Exercise requirements » Of the lines in the data below, write out exactly those from the one holding "black cone H1" through the one holding "yellow round brick J7", both included.

Raw data »
*** Begin section ***

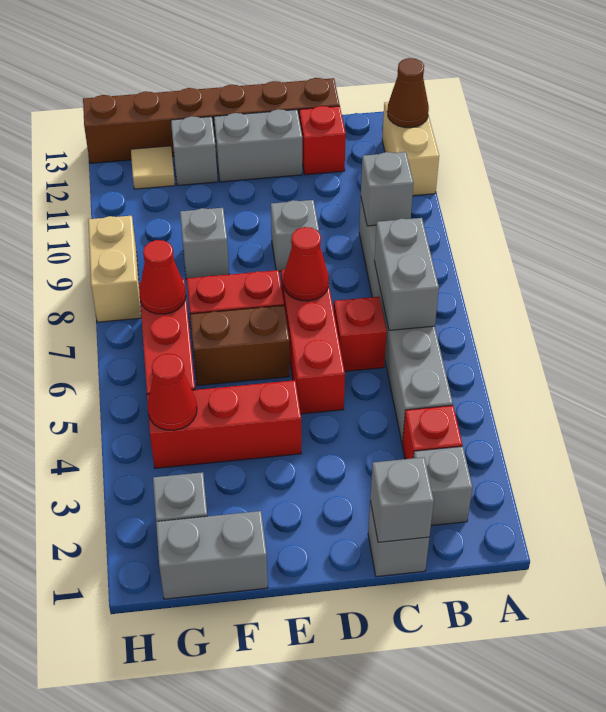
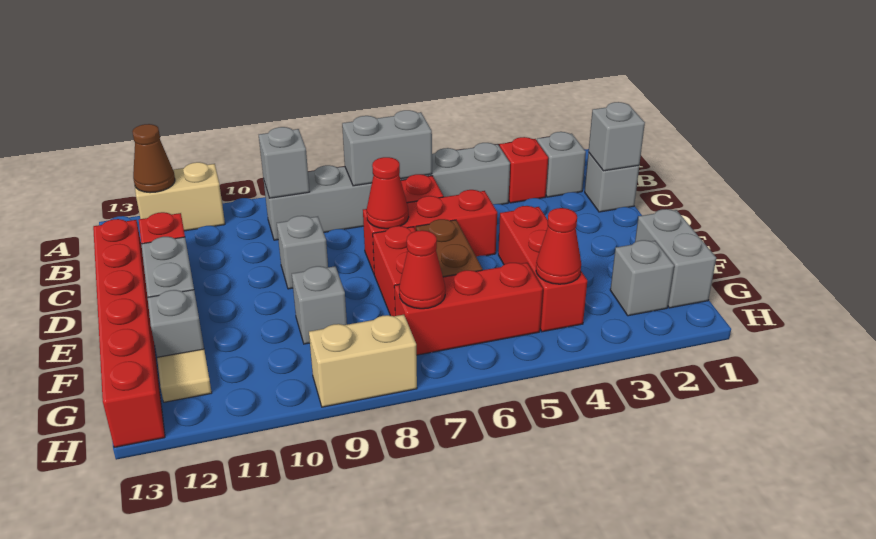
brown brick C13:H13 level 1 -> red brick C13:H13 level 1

*** End section ***
*** Begin section ***

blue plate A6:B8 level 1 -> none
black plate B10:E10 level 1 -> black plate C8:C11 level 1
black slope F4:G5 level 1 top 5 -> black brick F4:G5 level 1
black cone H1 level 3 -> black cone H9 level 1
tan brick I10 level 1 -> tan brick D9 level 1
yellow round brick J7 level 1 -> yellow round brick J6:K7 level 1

*** End section ***

Result of this exercise »
black cone H1 level 3 -> black cone H9 level 1
tan brick I10 level 1 -> tan brick D9 level 1
yellow round brick J7 level 1 -> yellow round brick J6:K7 level 1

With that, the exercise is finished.